<<<<

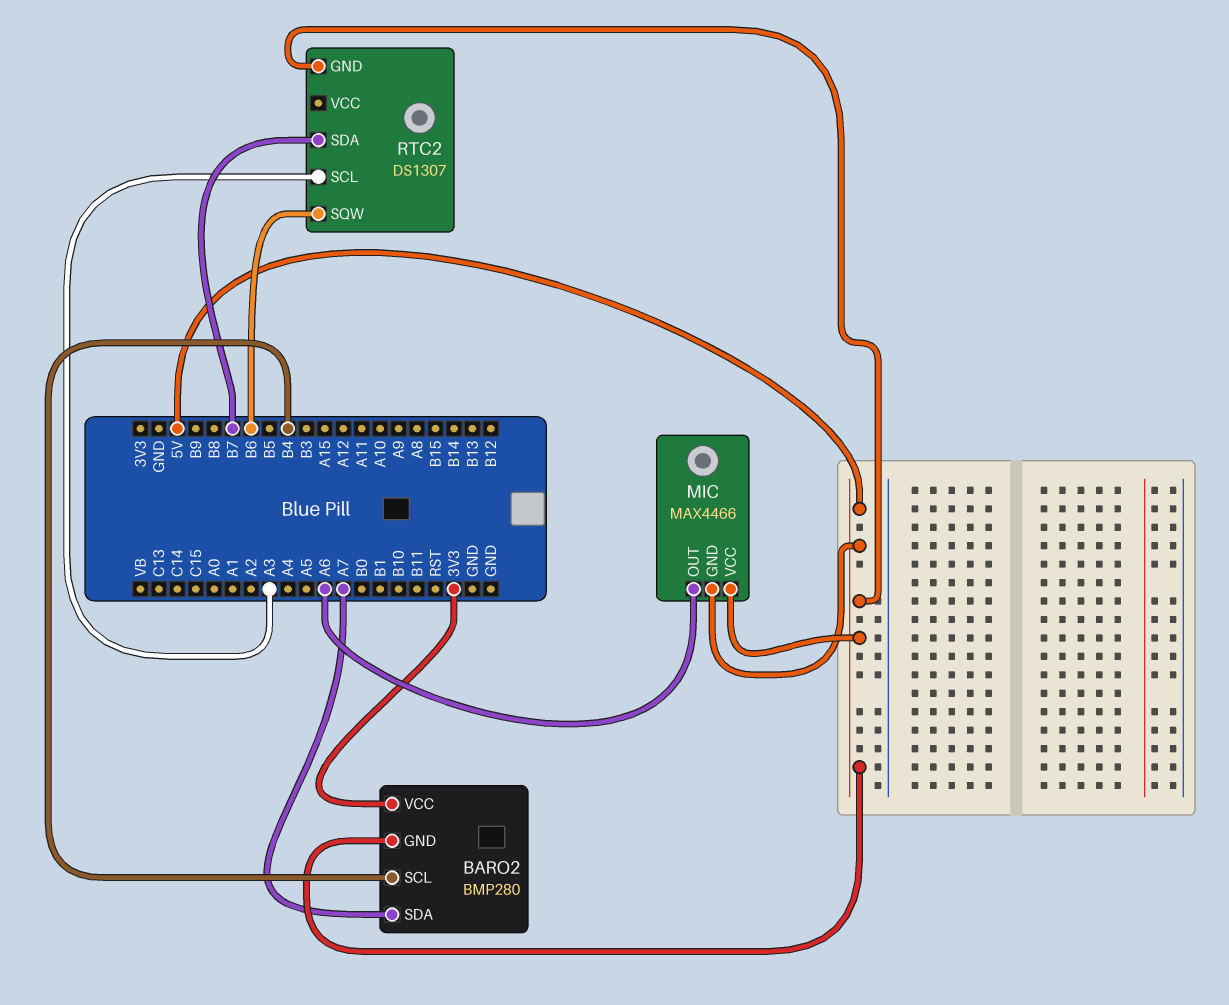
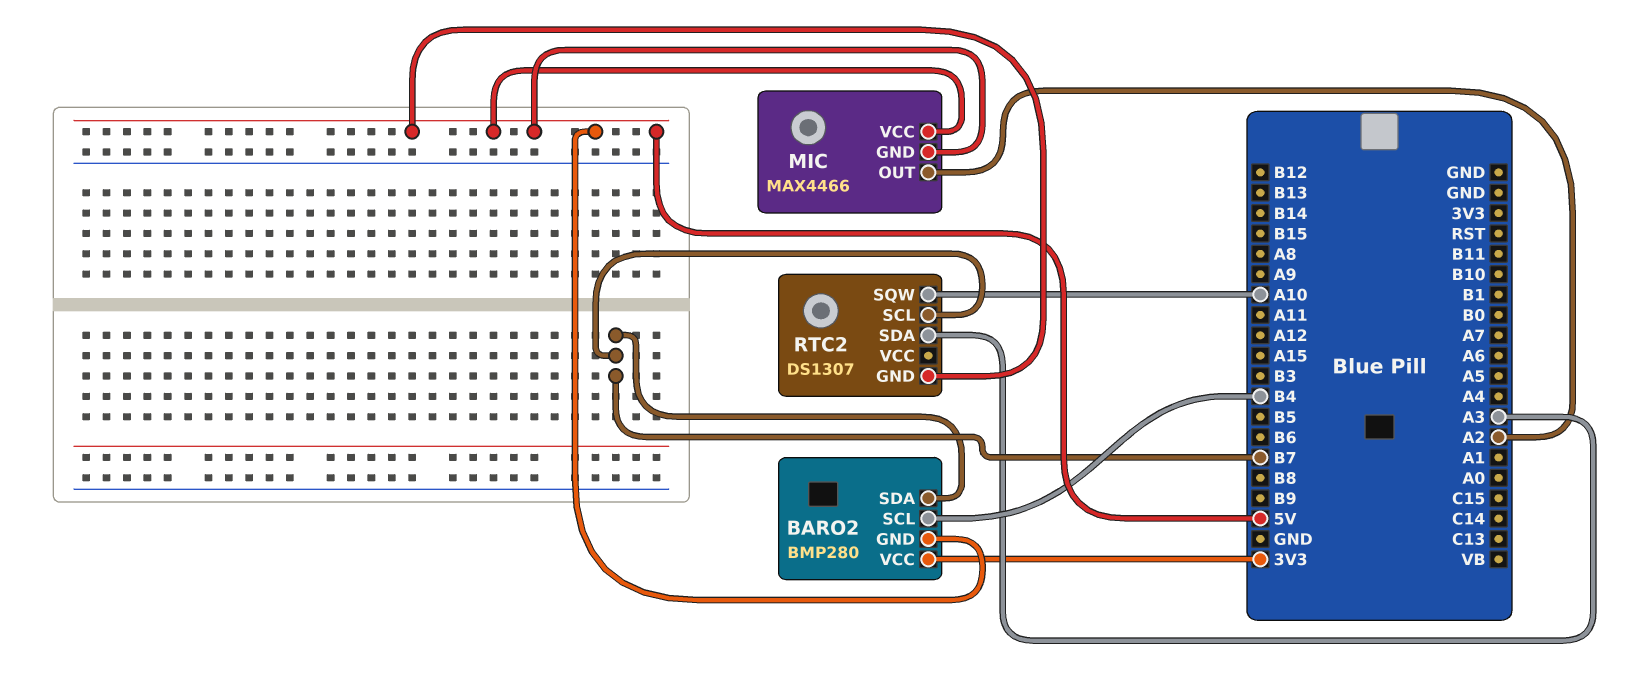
BARO2 pin SDA: A7 -> B7
MIC pin OUT: A6 -> A2
RTC2 pin SCL: A3 -> B7
RTC2 pin SDA: B7 -> A3
RTC2 pin SQW: B6 -> A10

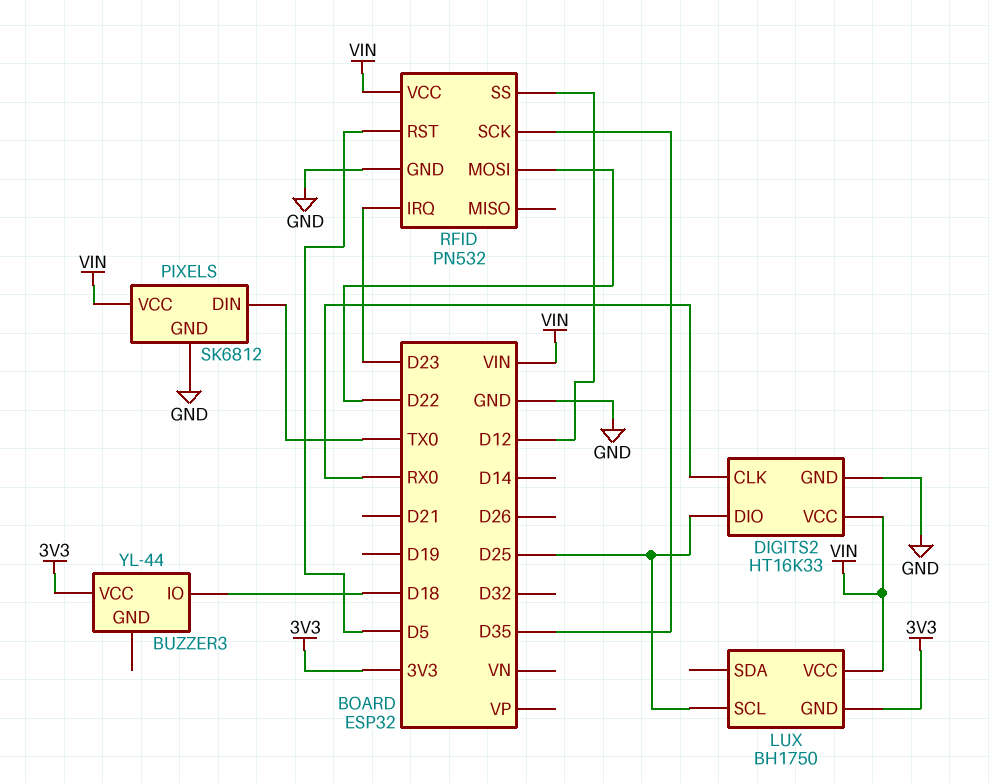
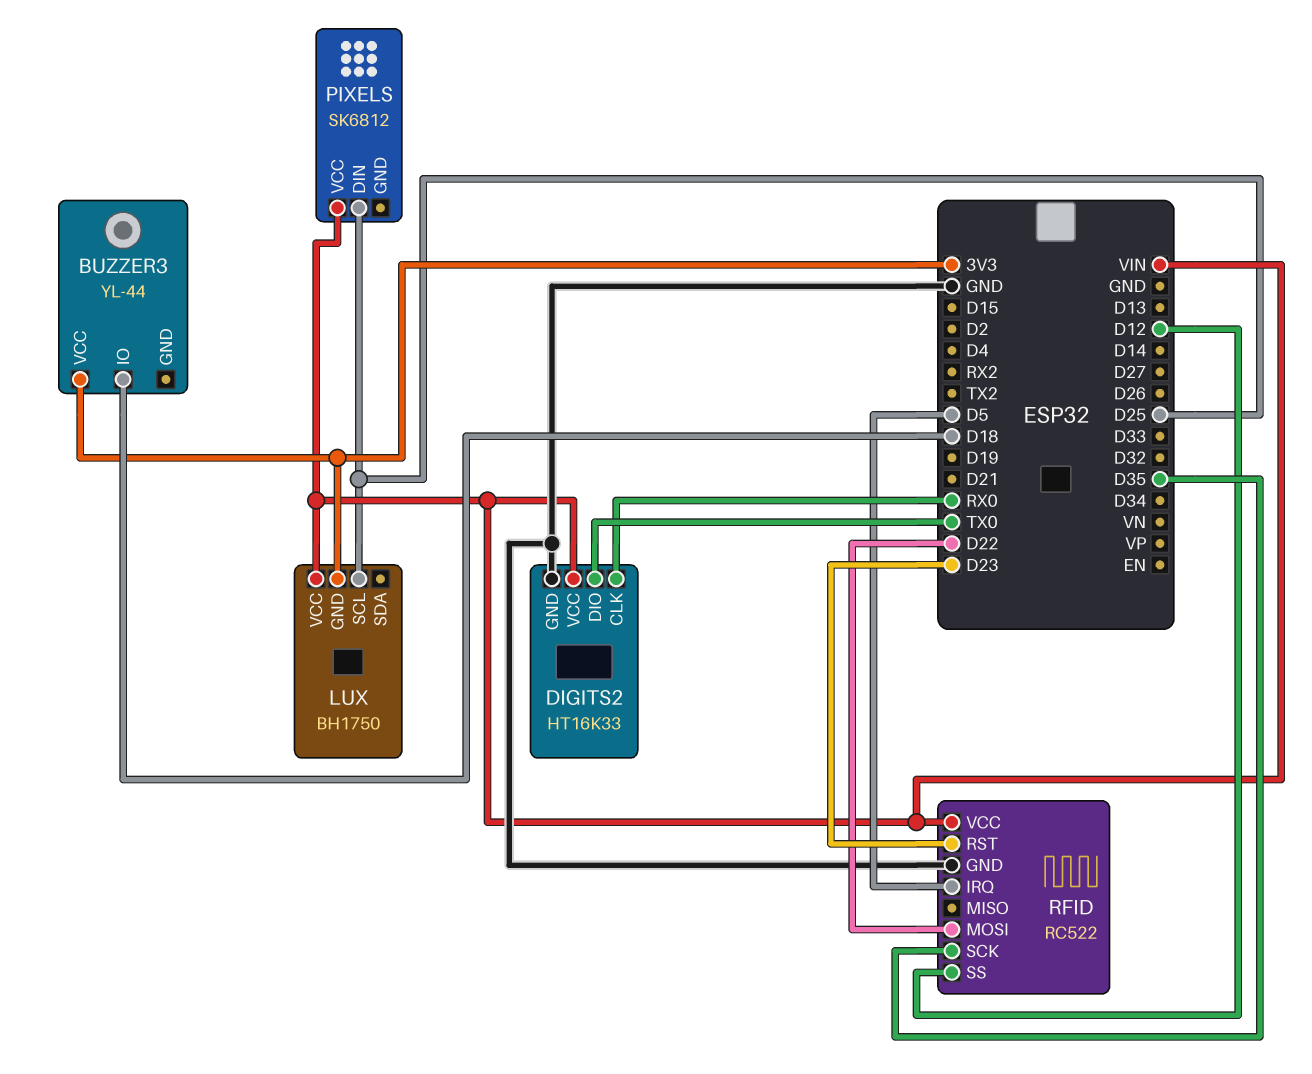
DIGITS2 pin DIO: D25 -> TX0
PIXELS pin DIN: TX0 -> D25
PIXELS pin GND: GND -> none
RFID: PN532 -> RC522
RFID pin IRQ: D23 -> D5
RFID pin RST: D5 -> D23

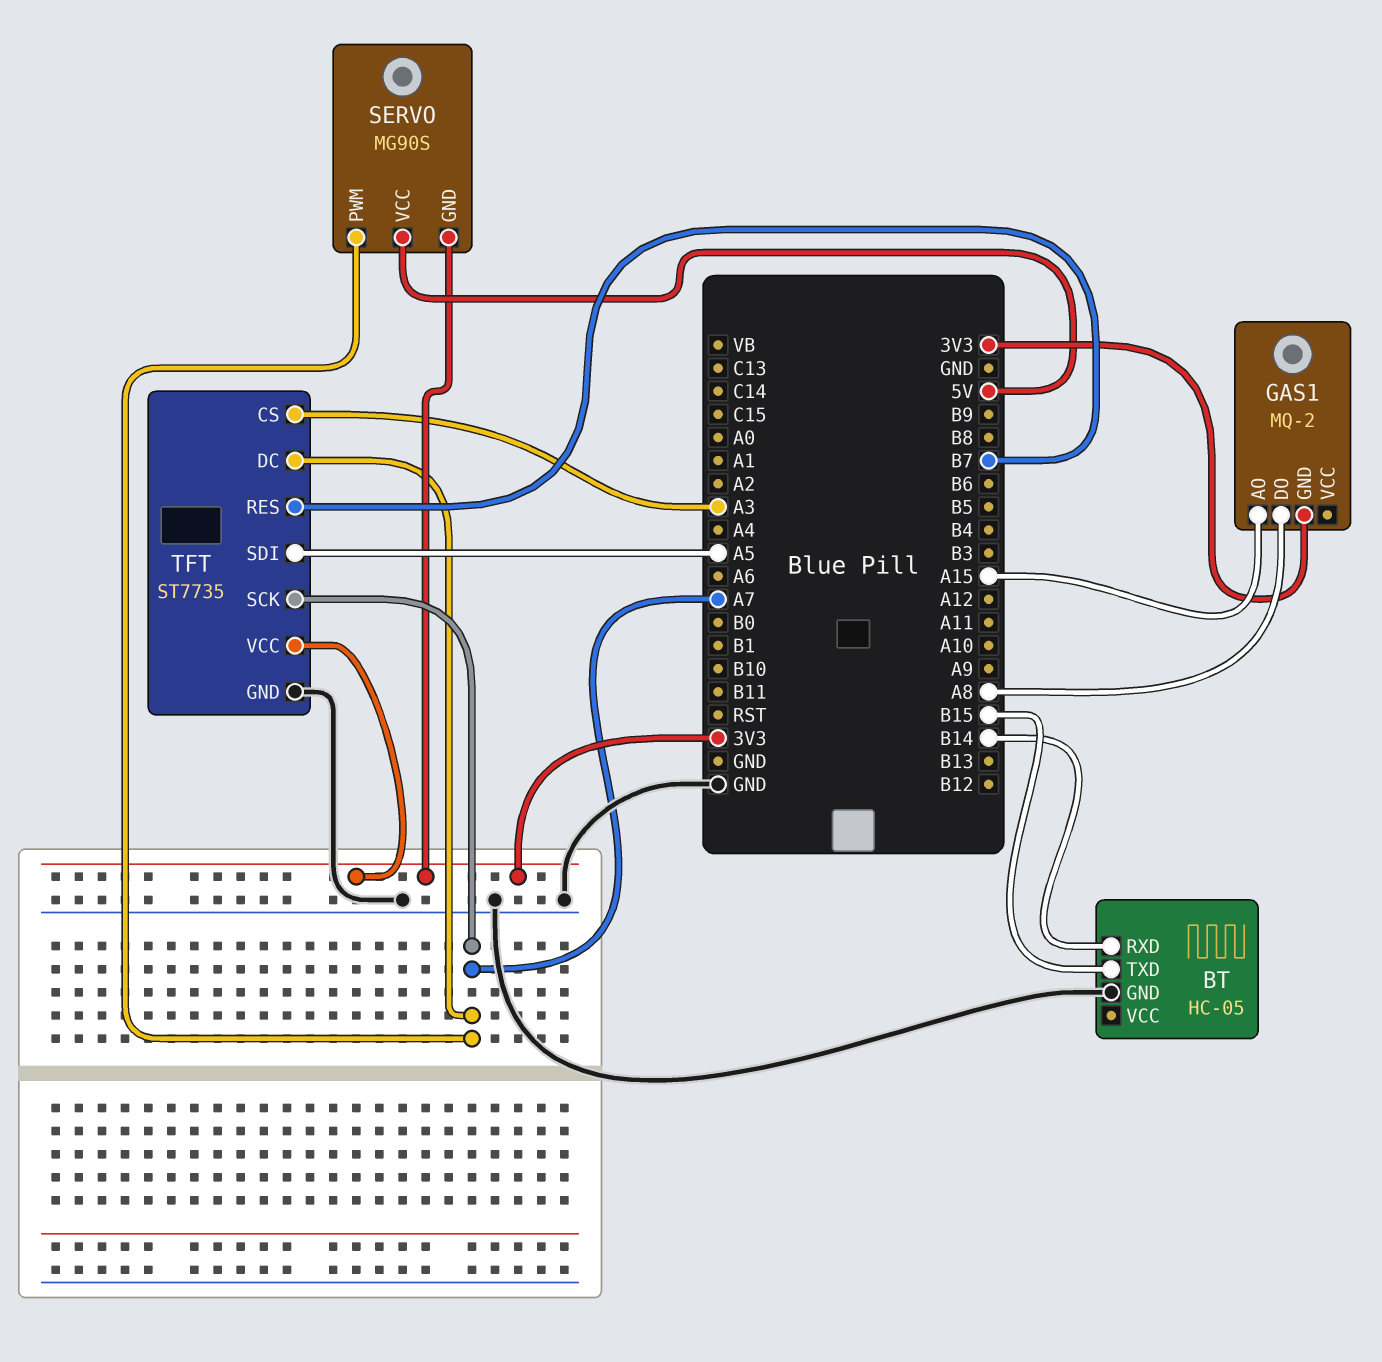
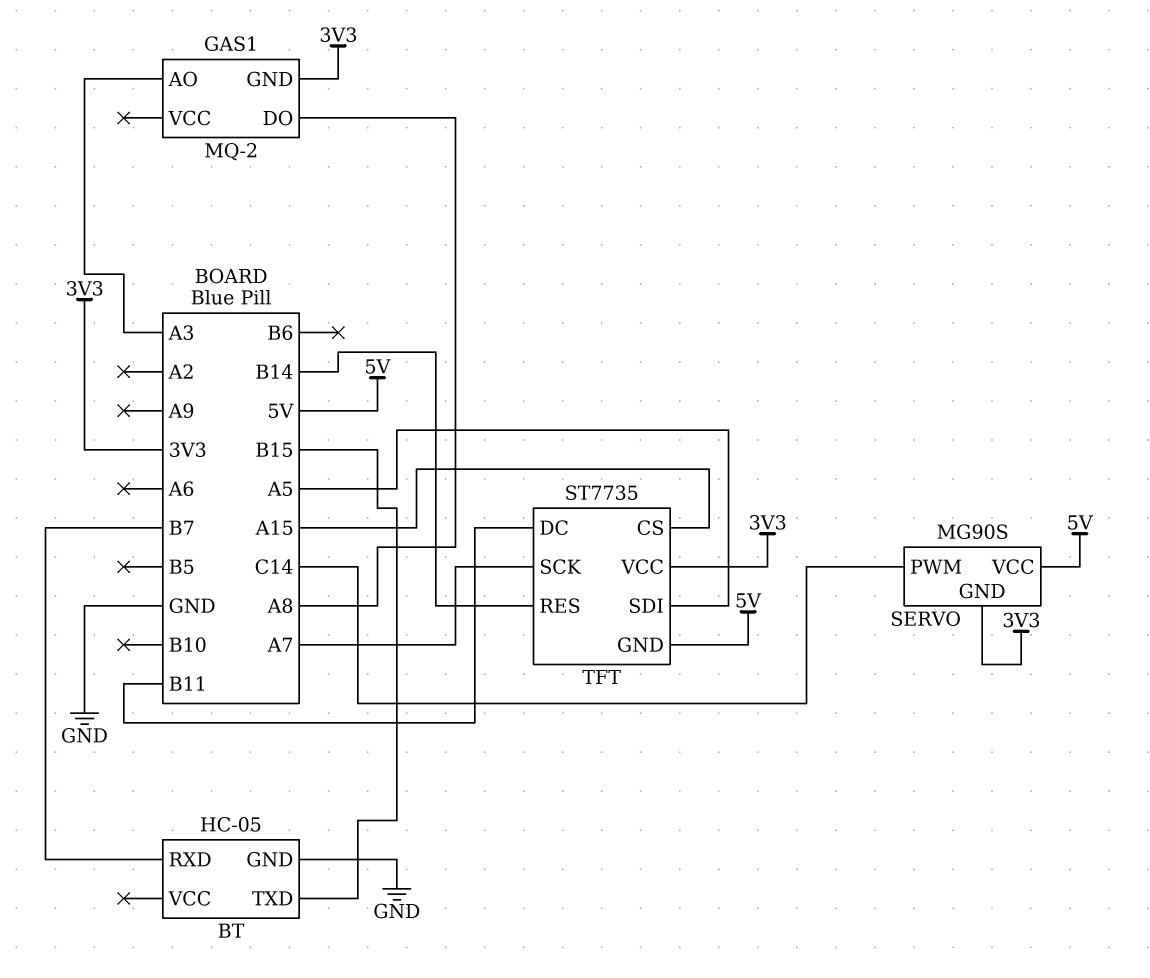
BT pin RXD: B14 -> B7
GAS1 pin AO: A15 -> A3
SERVO pin PWM: A7 -> C14
TFT pin CS: A3 -> A15
TFT pin DC: A7 -> B11
TFT pin GND: GND -> 5V
TFT pin RES: B7 -> B14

>>>>

Could you repeat, exactly and with nothing else, the lines from the one containing "RFID pin RST: D5 -> D23" through the last line of the records above, leaving out the pictures?

Answer box:
RFID pin RST: D5 -> D23

BT pin RXD: B14 -> B7
GAS1 pin AO: A15 -> A3
SERVO pin PWM: A7 -> C14
TFT pin CS: A3 -> A15
TFT pin DC: A7 -> B11
TFT pin GND: GND -> 5V
TFT pin RES: B7 -> B14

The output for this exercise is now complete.